--- Record extracts ---
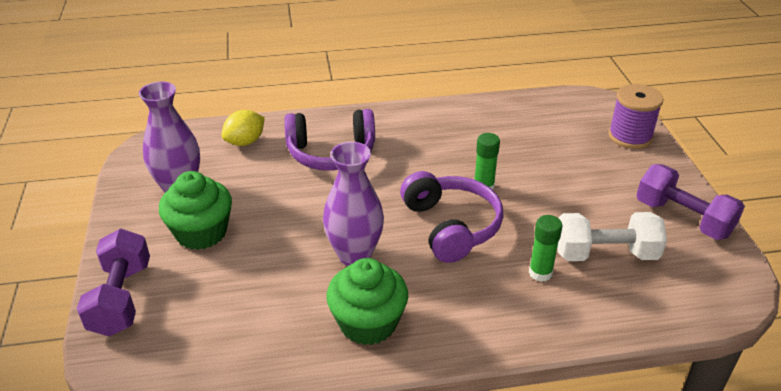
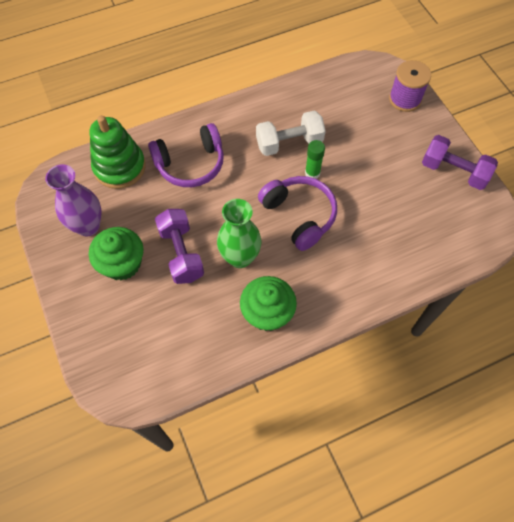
camera: 15 degrees left, 25 degrees up
(121, 298) = (89, 335): purple dumbbell -> purple dumbbell (181, 253)
(245, 142) = (119, 167): yellow lemon -> green stacking toy
(354, 255) = (240, 257): purple vase -> green vase
(540, 273) = (369, 242): green glue stick -> none
(605, 254) = (408, 216): white dumbbell -> white dumbbell (289, 143)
---
_Work order:_ Output each line of the records exactly. Any picture is skipped.

_Solved exercise:_
camera: 15 degrees left, 25 degrees up
(121, 298) = (89, 335): purple dumbbell -> purple dumbbell (181, 253)
(245, 142) = (119, 167): yellow lemon -> green stacking toy
(354, 255) = (240, 257): purple vase -> green vase
(540, 273) = (369, 242): green glue stick -> none
(605, 254) = (408, 216): white dumbbell -> white dumbbell (289, 143)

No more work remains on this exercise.